→ **Task goal**
From the listing below, output the lines between the one with "SD pin MOSI: GP0 -> GP16" and the one with "SD pin SCK: GP14 -> GP10", including those two, and nothing else. Pictures are not copied.

+ + + + +

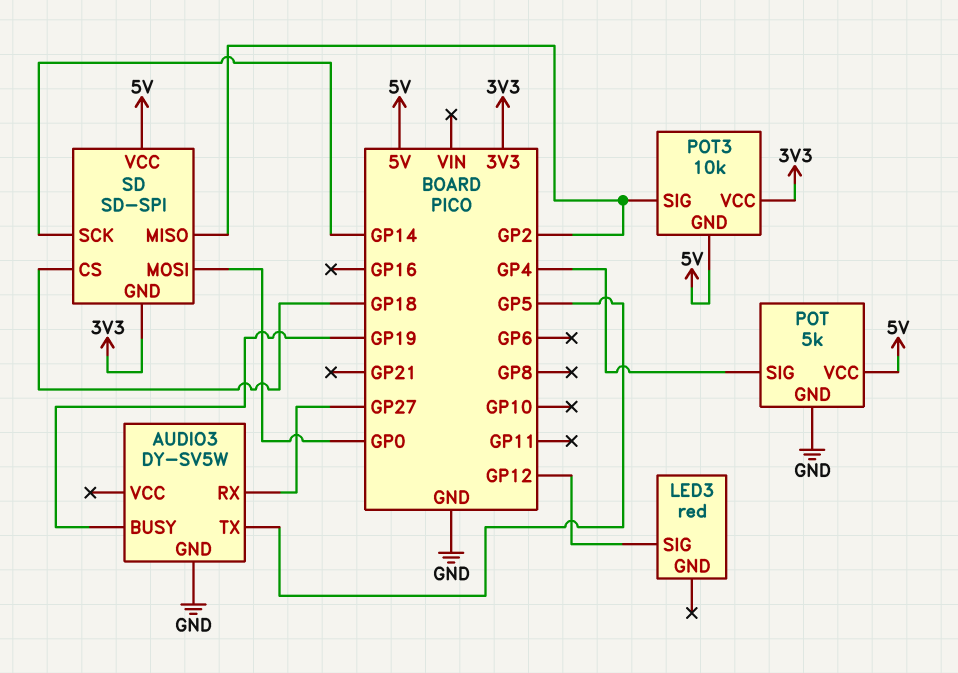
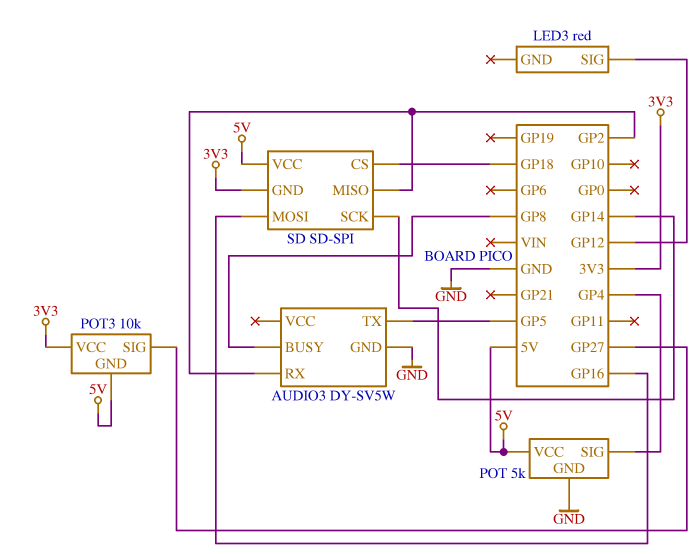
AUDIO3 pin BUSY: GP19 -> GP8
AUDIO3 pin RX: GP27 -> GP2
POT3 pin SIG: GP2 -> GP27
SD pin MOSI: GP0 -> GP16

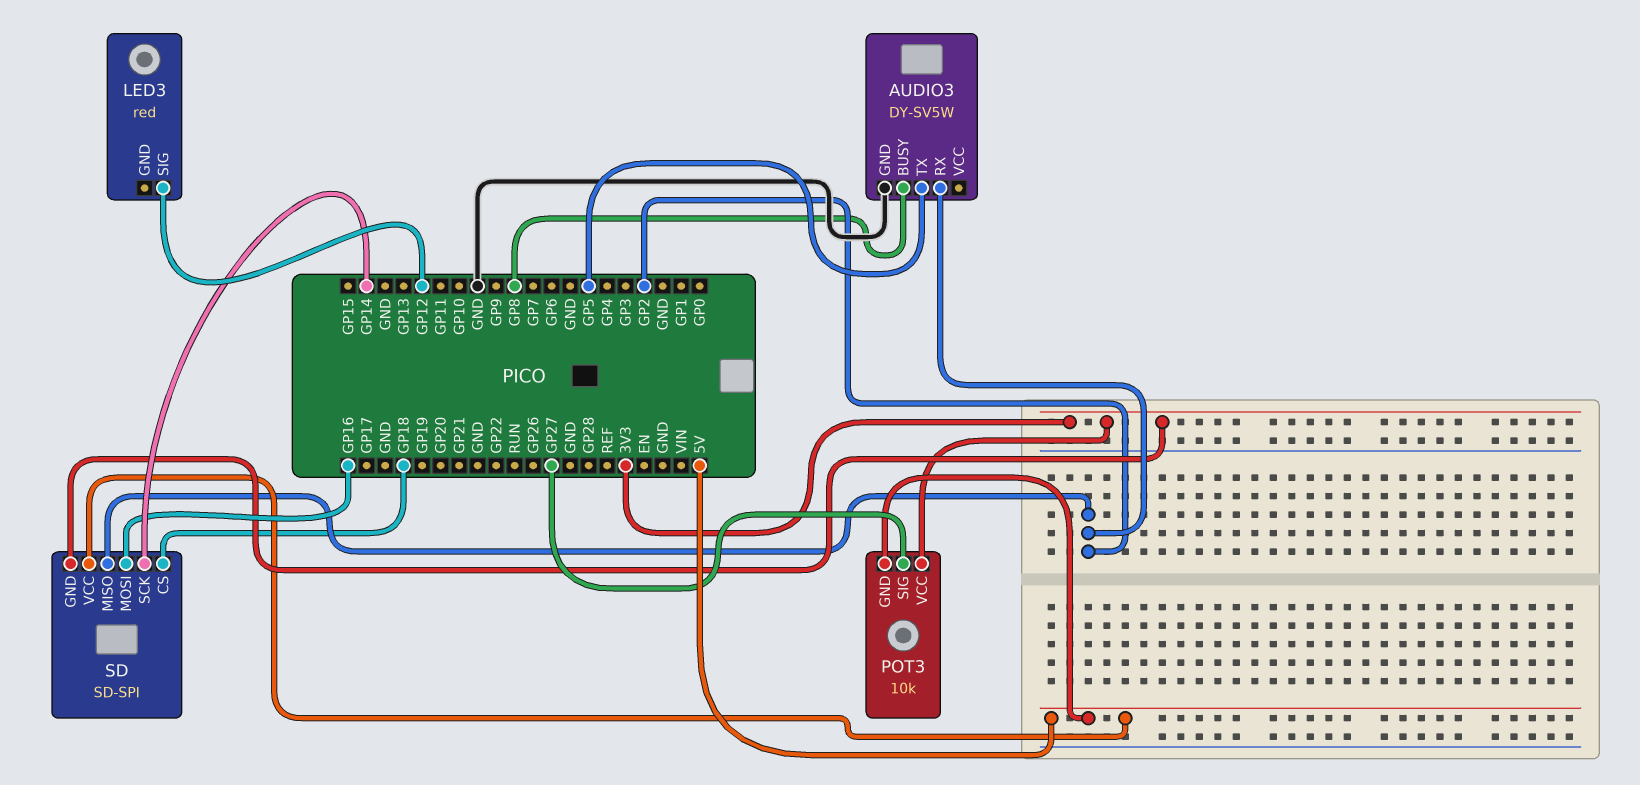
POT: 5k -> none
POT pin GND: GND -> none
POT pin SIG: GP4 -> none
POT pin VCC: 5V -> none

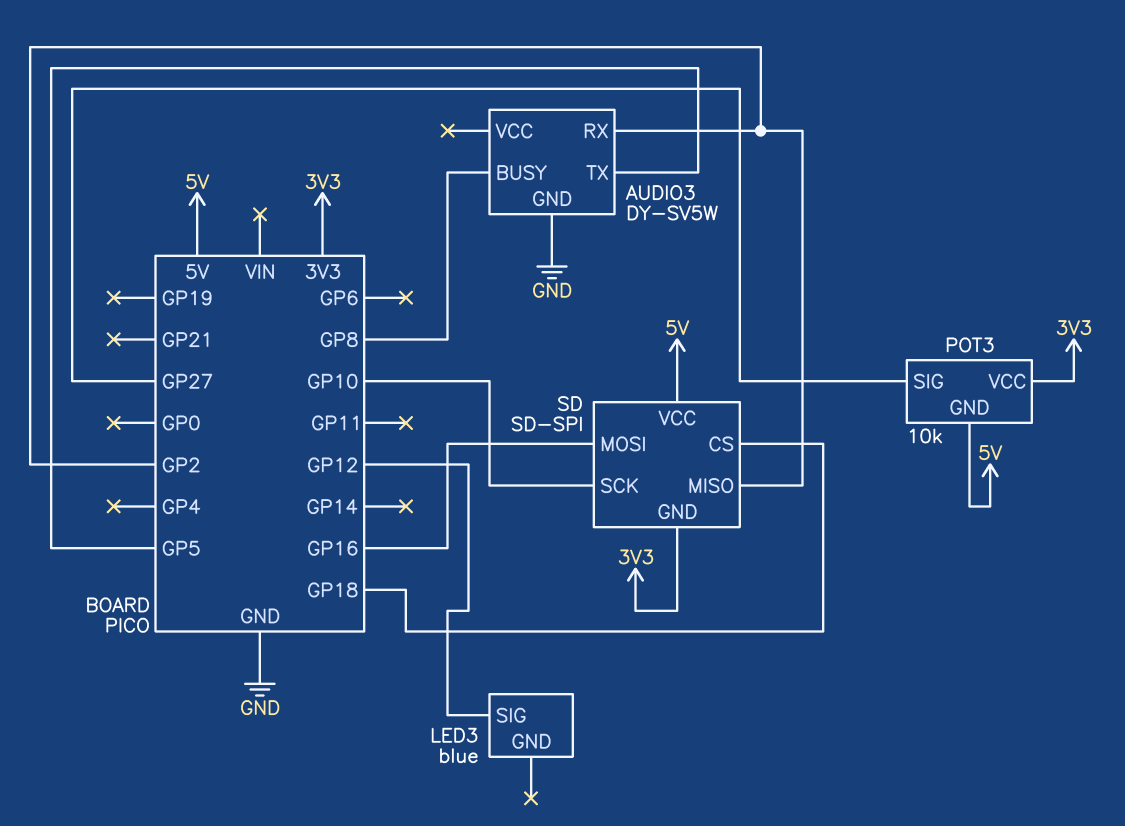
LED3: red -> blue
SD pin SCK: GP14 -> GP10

+ + + + +

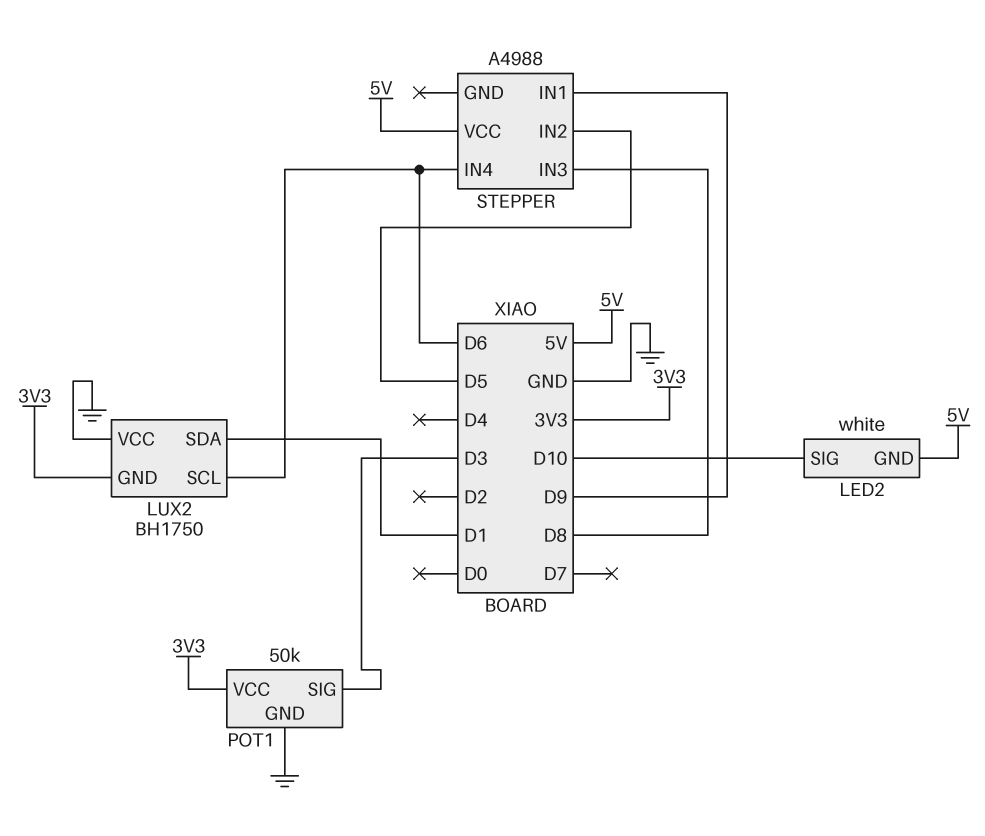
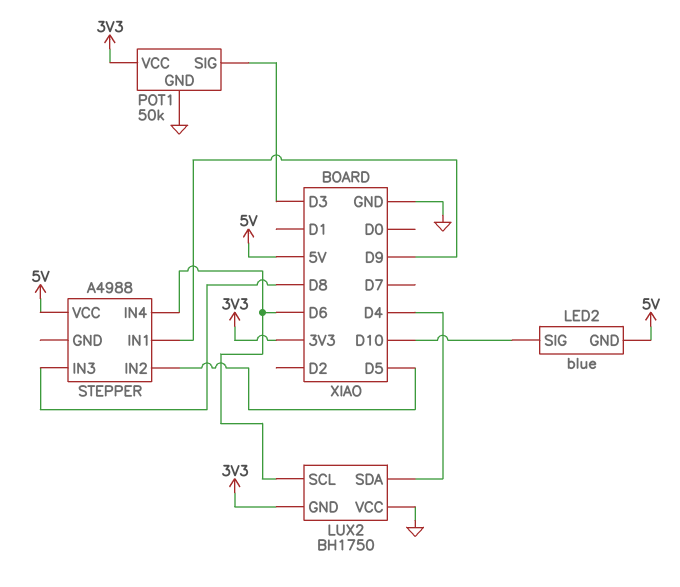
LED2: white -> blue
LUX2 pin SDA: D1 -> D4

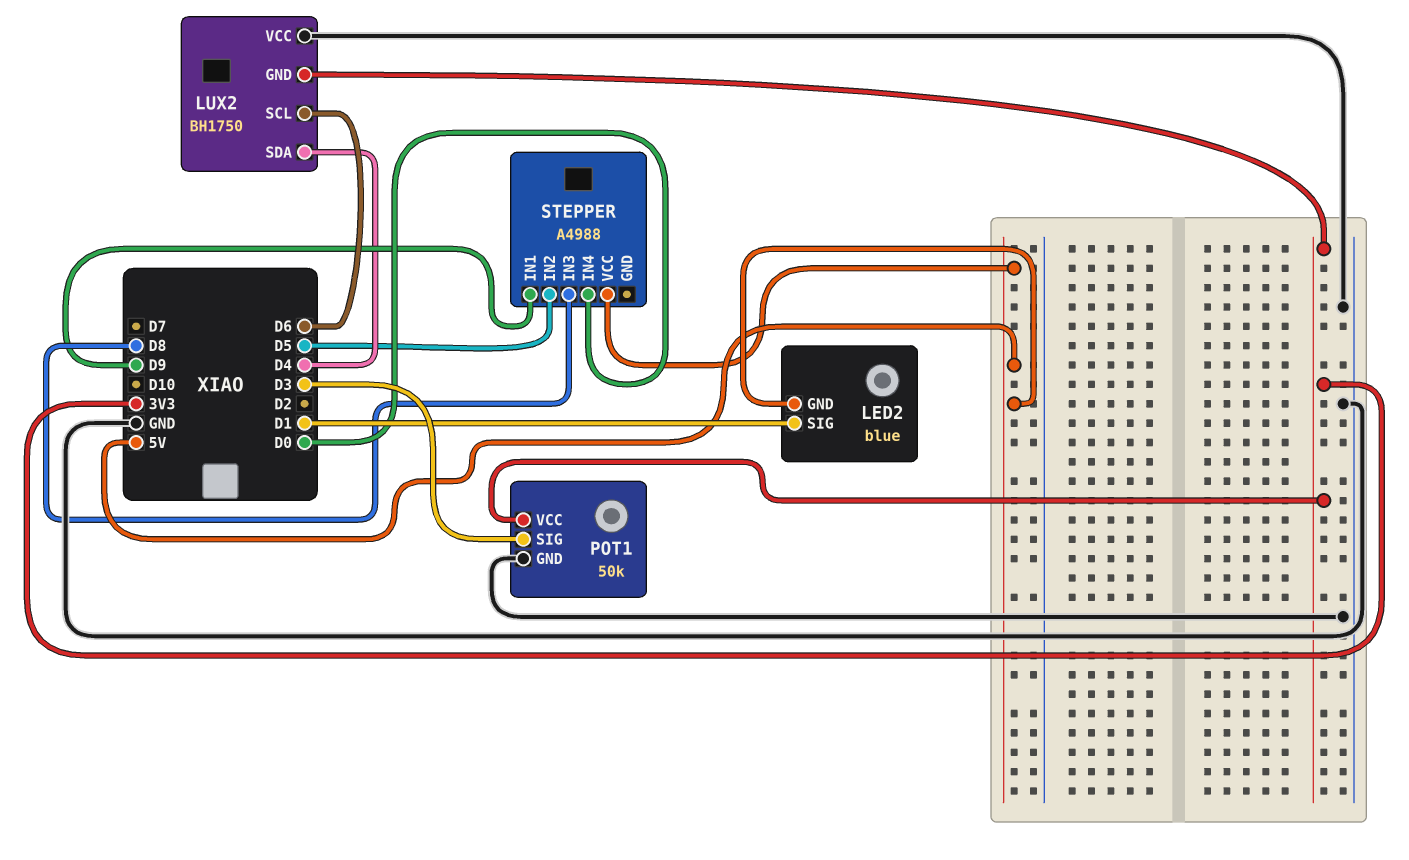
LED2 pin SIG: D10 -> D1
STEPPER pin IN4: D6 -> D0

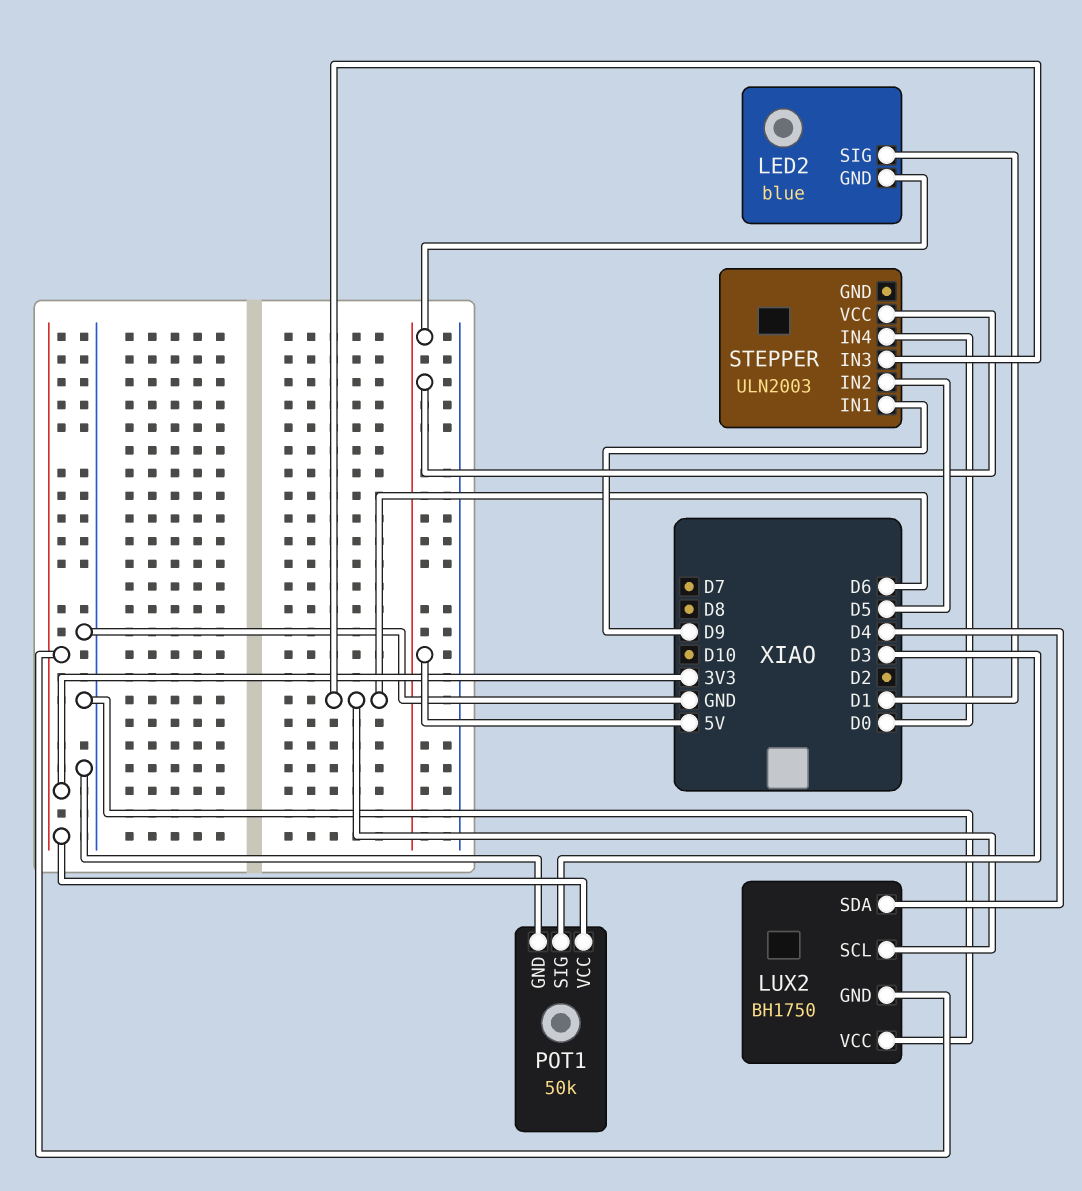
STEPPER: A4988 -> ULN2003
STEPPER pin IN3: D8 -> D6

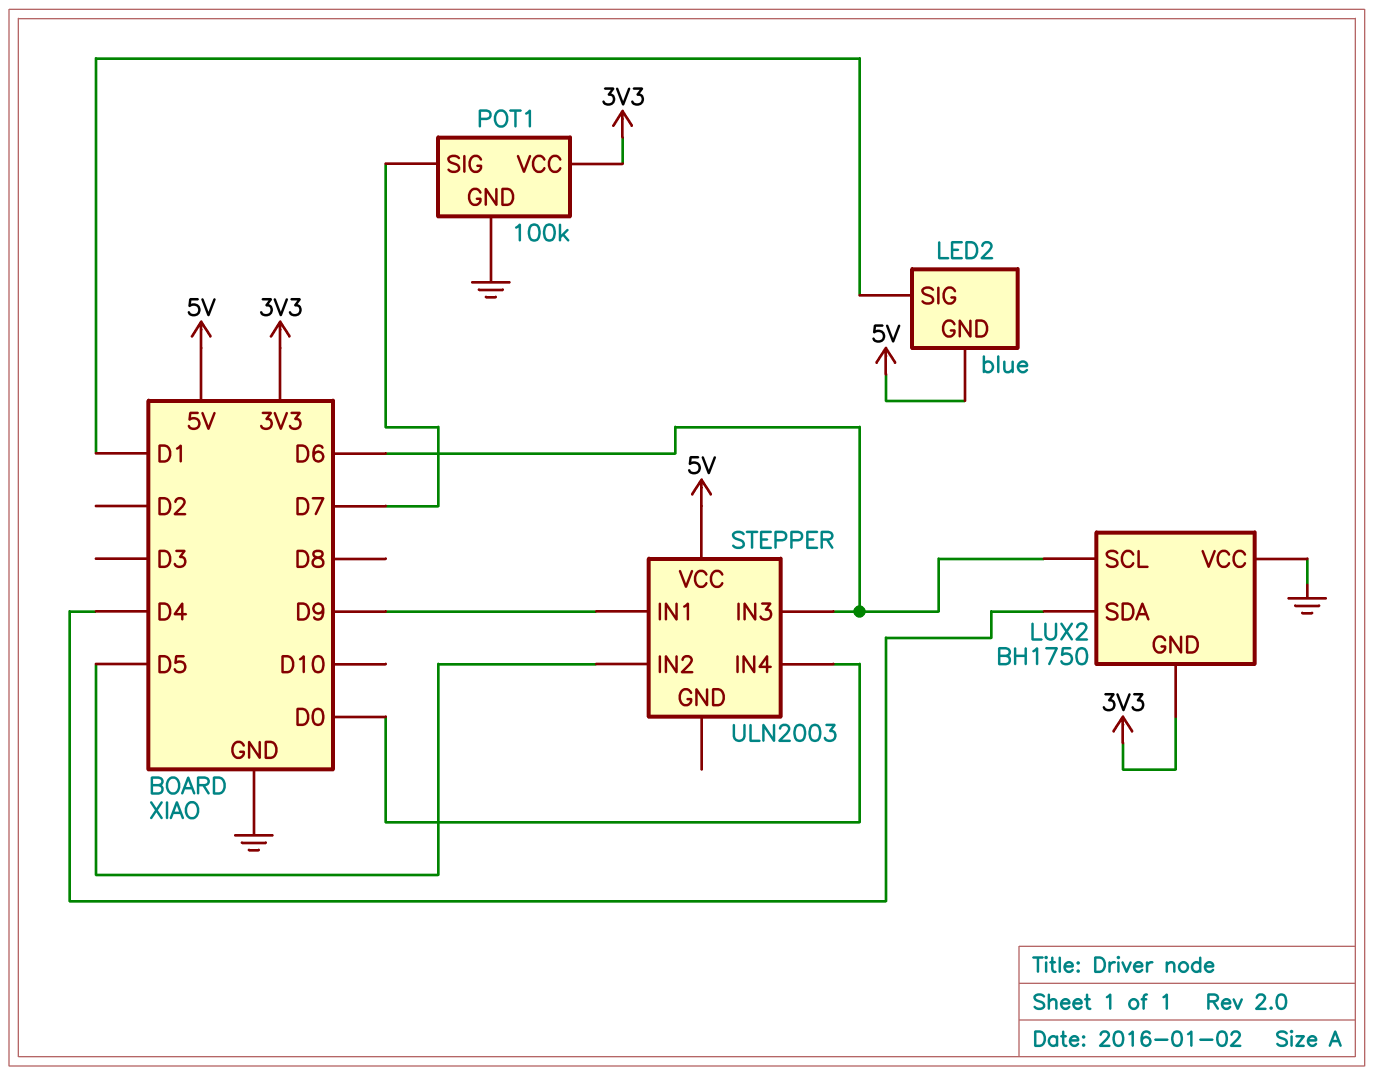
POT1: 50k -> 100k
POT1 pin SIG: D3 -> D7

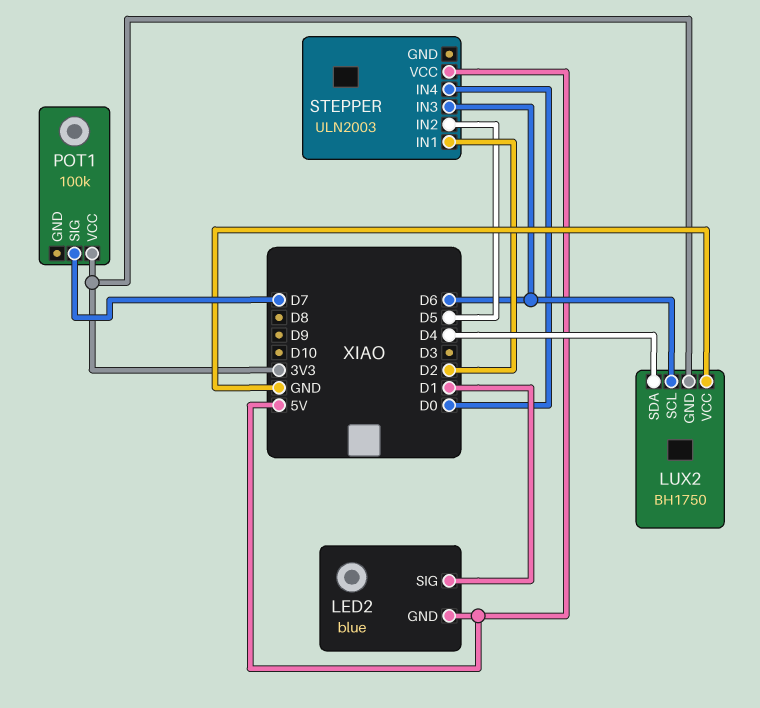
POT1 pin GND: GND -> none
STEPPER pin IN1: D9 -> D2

+ + + + +

→ **Solution to this exercise**
SD pin MOSI: GP0 -> GP16

POT: 5k -> none
POT pin GND: GND -> none
POT pin SIG: GP4 -> none
POT pin VCC: 5V -> none

LED3: red -> blue
SD pin SCK: GP14 -> GP10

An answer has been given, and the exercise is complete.